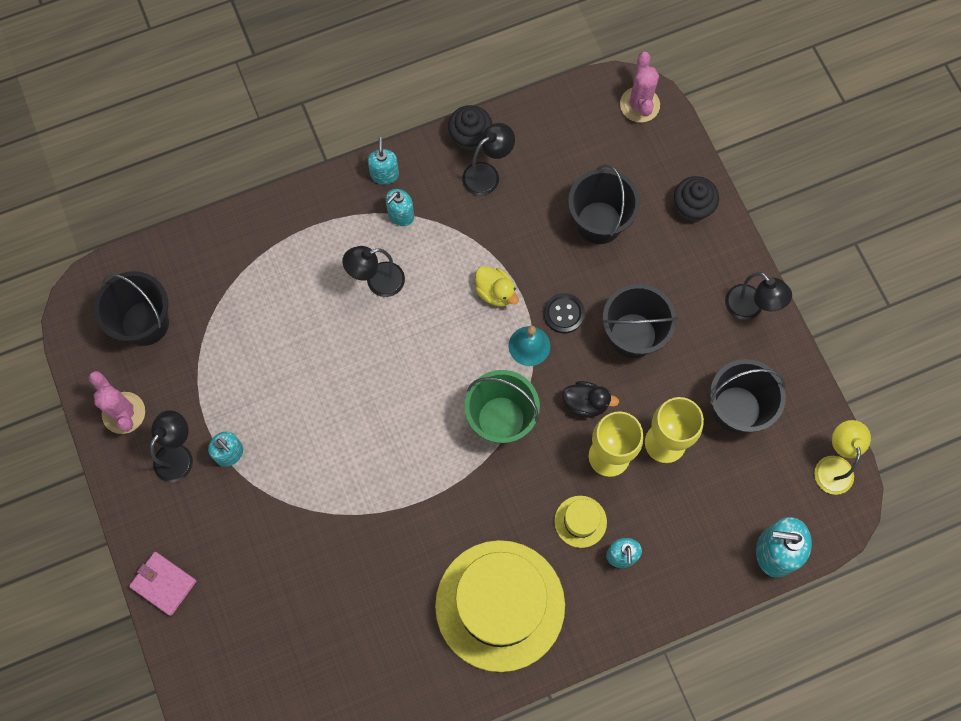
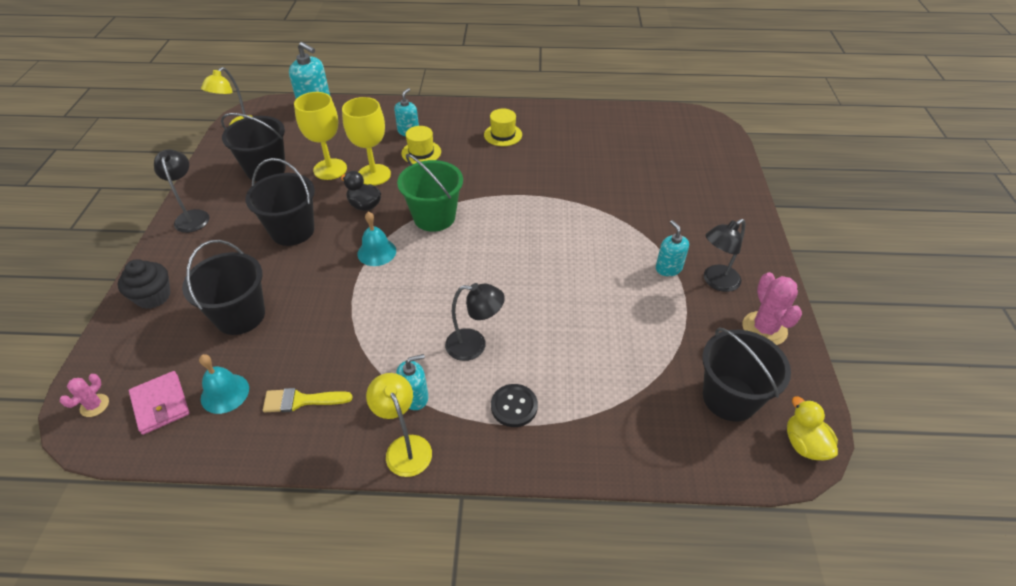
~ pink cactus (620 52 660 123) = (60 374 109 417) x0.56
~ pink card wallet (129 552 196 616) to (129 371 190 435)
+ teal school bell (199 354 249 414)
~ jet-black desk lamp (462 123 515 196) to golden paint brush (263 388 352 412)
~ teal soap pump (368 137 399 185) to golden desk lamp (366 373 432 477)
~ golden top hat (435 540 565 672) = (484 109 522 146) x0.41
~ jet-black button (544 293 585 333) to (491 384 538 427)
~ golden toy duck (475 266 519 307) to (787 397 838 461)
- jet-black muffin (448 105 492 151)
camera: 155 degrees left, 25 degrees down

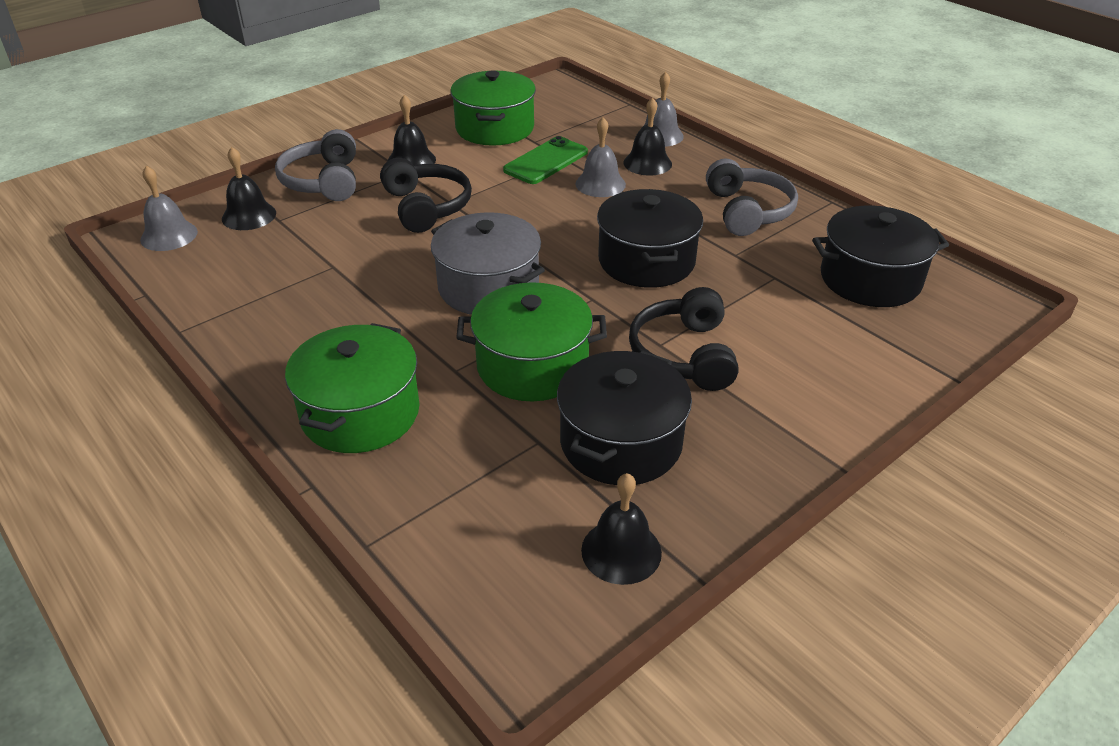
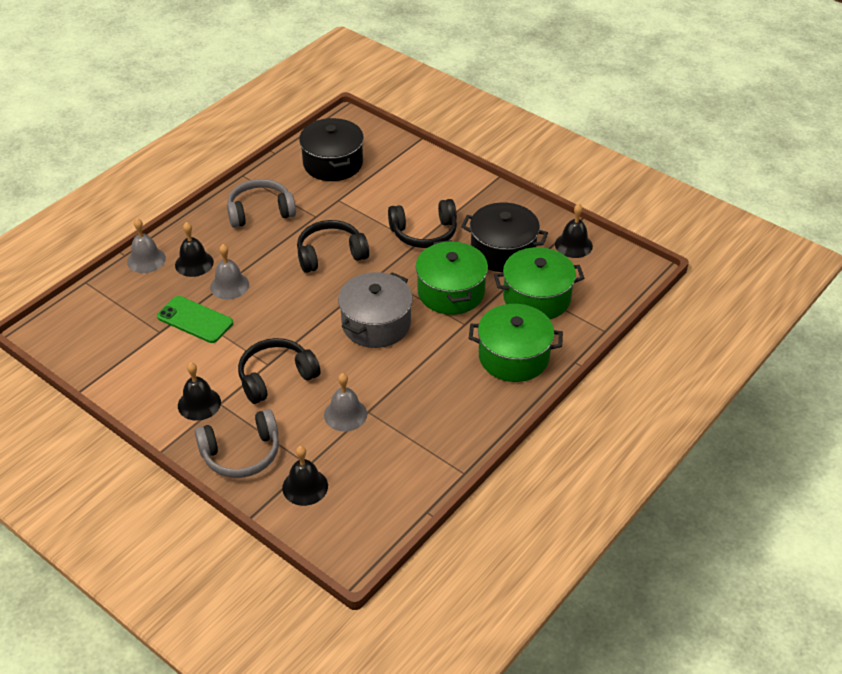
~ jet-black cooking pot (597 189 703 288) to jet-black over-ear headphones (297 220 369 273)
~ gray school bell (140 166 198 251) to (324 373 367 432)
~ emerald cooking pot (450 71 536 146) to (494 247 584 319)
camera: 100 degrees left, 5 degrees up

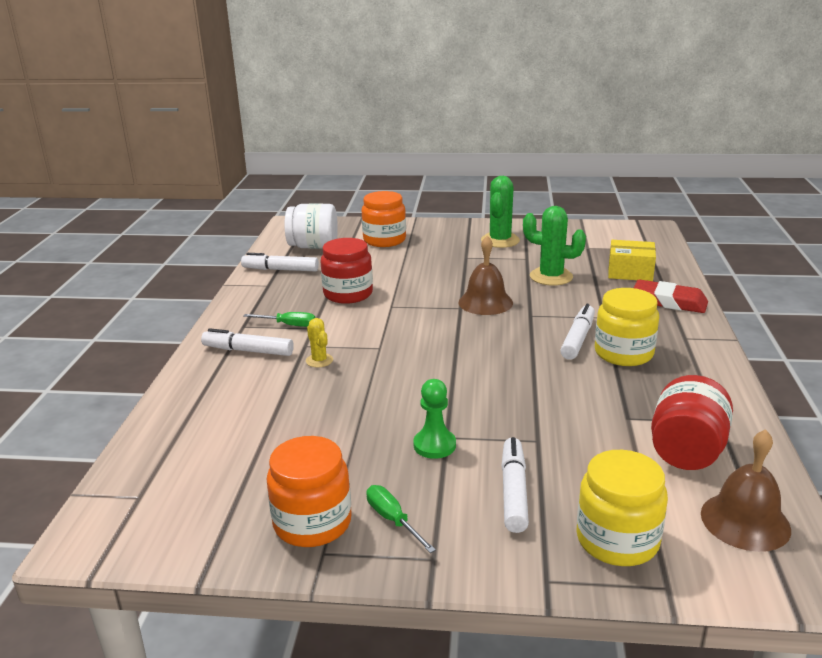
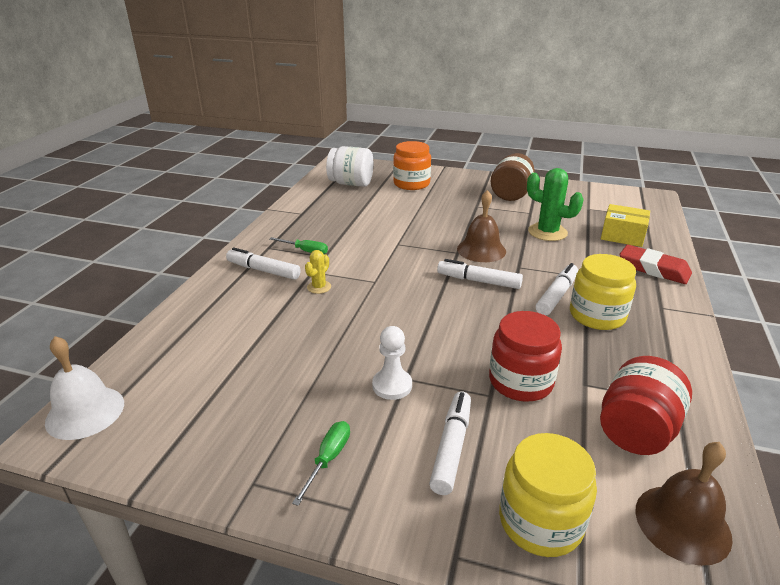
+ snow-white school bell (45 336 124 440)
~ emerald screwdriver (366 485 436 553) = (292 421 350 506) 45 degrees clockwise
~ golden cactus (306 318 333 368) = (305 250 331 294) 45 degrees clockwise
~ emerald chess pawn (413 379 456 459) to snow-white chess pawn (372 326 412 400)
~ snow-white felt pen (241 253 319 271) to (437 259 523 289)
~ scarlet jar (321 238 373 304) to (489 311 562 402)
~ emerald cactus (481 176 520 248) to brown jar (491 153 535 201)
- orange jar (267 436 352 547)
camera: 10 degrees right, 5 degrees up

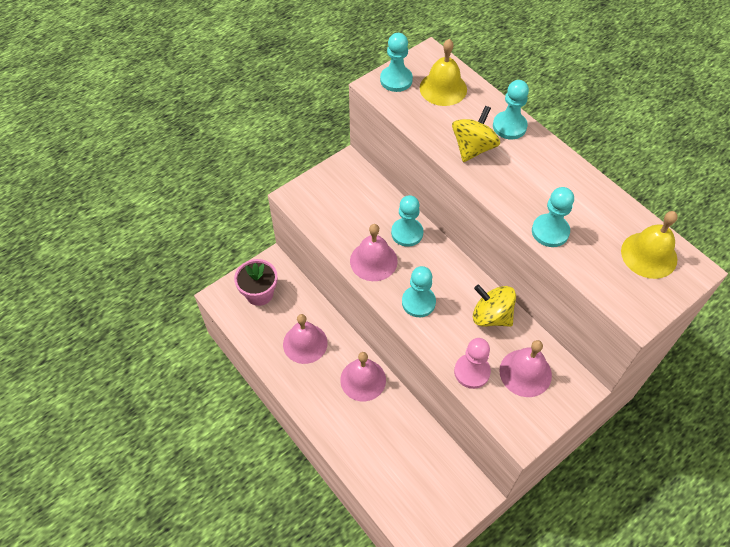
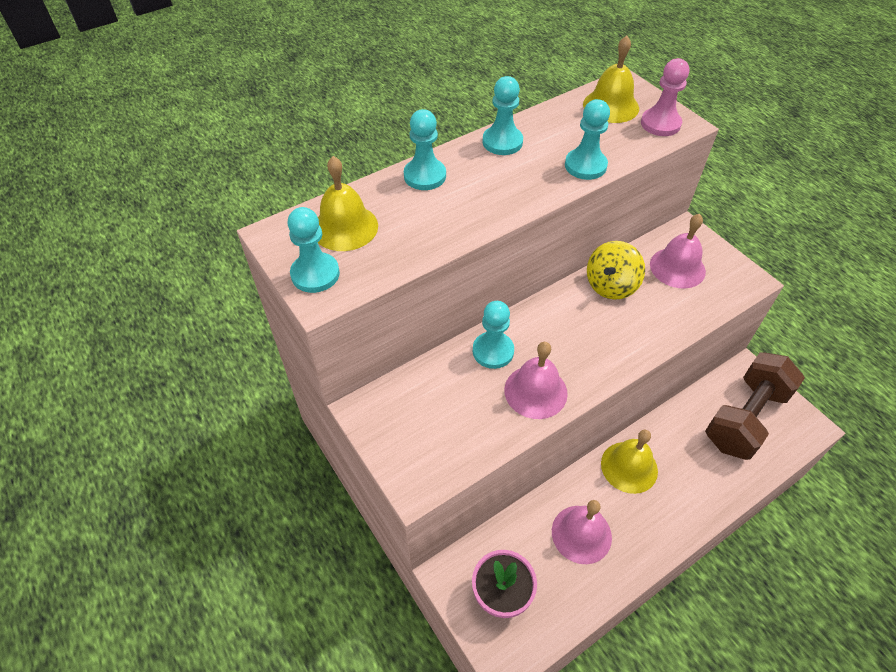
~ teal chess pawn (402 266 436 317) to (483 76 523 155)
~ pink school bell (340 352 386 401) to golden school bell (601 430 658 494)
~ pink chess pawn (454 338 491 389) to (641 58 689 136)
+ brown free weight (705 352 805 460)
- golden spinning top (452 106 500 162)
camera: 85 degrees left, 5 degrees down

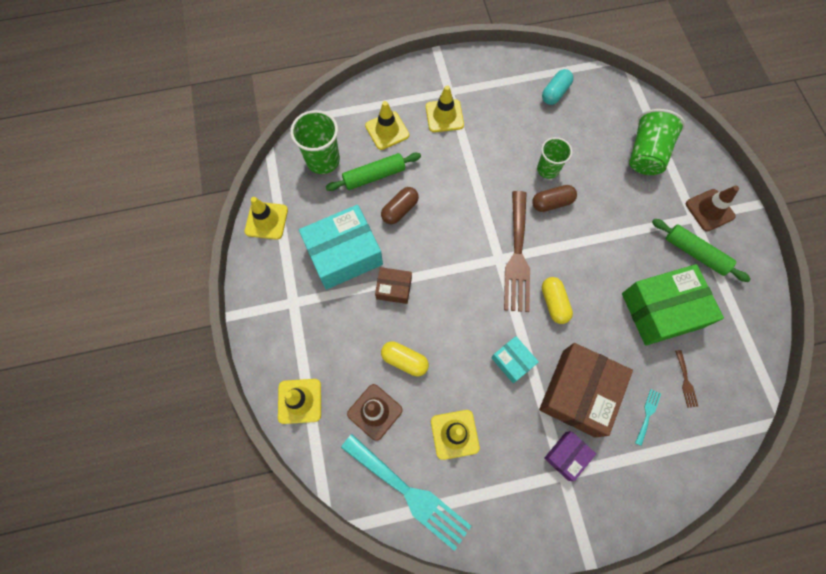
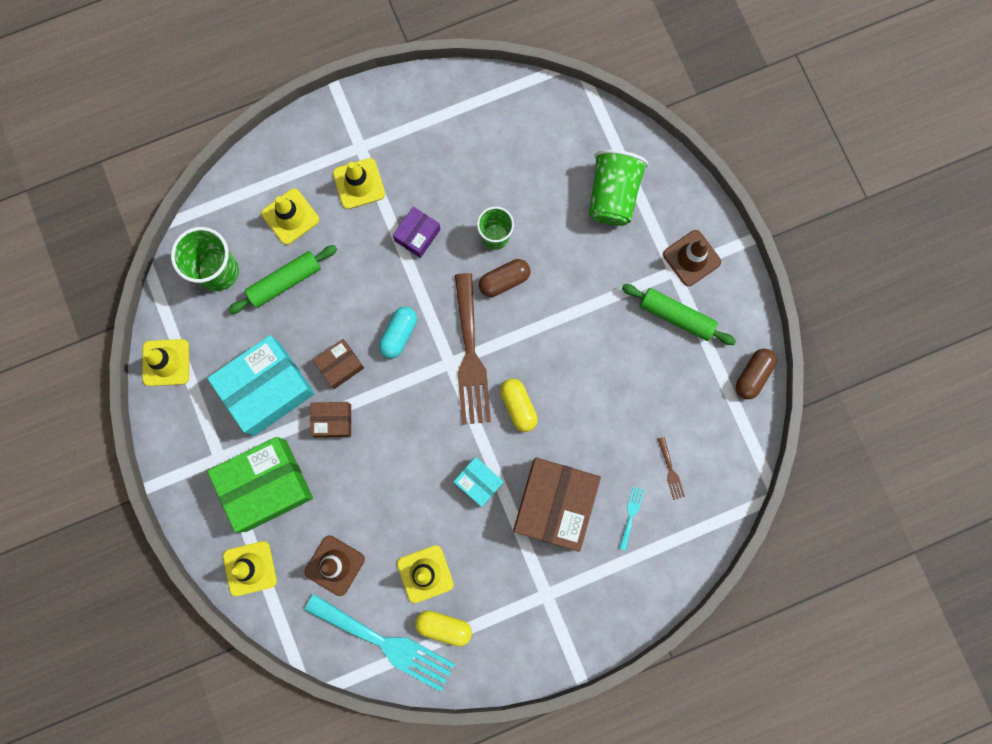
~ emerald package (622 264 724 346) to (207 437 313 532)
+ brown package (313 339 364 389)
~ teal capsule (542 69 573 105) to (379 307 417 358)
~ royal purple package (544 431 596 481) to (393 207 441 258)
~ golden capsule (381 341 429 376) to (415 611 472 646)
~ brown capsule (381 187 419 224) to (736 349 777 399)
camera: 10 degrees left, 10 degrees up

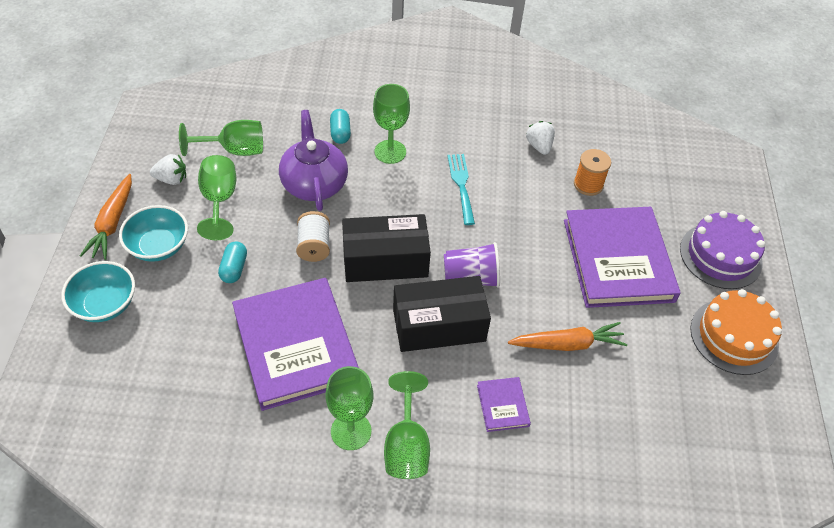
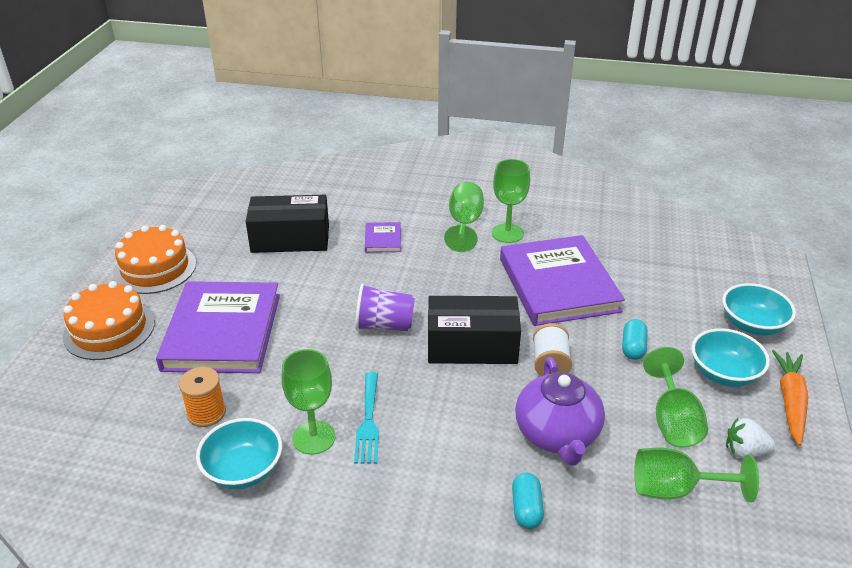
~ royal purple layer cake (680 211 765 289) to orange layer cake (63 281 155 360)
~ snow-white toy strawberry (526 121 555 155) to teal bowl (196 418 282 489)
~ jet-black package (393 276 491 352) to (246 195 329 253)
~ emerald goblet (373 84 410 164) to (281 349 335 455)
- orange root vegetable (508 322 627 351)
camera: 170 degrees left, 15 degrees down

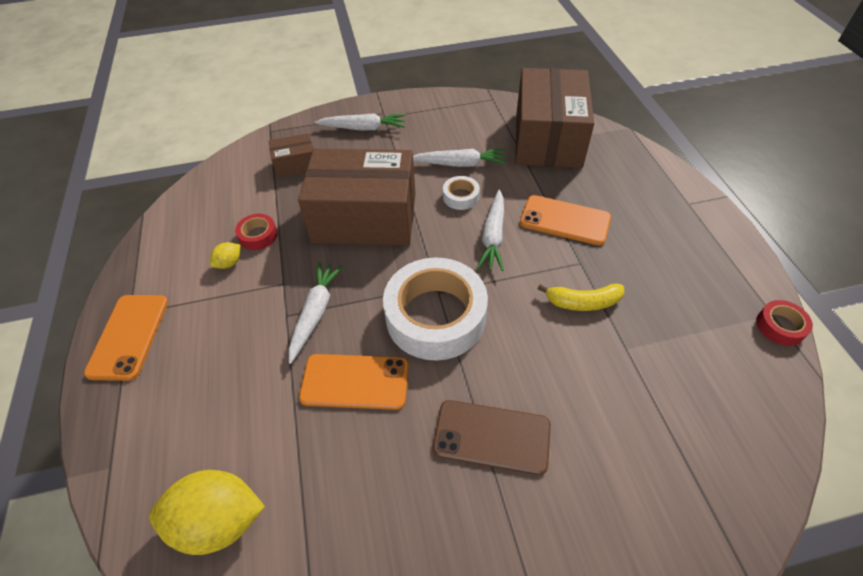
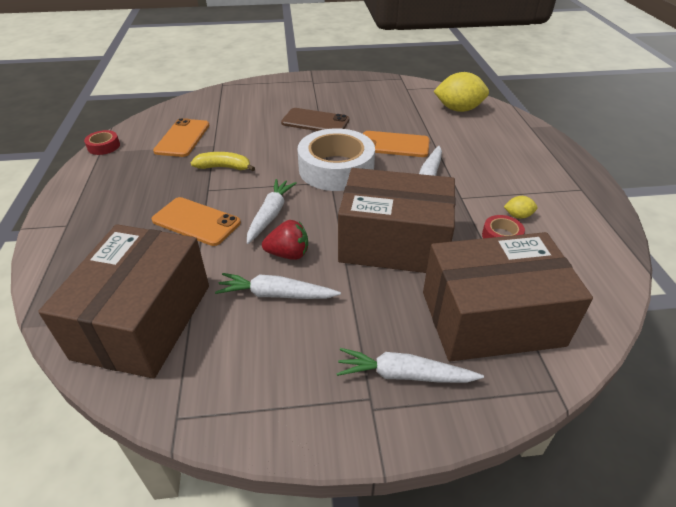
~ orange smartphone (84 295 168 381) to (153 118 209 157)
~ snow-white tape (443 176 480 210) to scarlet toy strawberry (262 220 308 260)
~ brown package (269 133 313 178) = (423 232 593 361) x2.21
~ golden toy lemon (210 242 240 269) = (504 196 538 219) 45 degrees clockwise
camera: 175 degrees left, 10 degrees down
####################
● Task item: Start with the line above that contains "354 249 414)" and end with the line that contains "- jet-black muffin (448 105 492 151)". Write out those lines exactly, and only those.

● The completed task:
+ teal school bell (199 354 249 414)
~ jet-black desk lamp (462 123 515 196) to golden paint brush (263 388 352 412)
~ teal soap pump (368 137 399 185) to golden desk lamp (366 373 432 477)
~ golden top hat (435 540 565 672) = (484 109 522 146) x0.41
~ jet-black button (544 293 585 333) to (491 384 538 427)
~ golden toy duck (475 266 519 307) to (787 397 838 461)
- jet-black muffin (448 105 492 151)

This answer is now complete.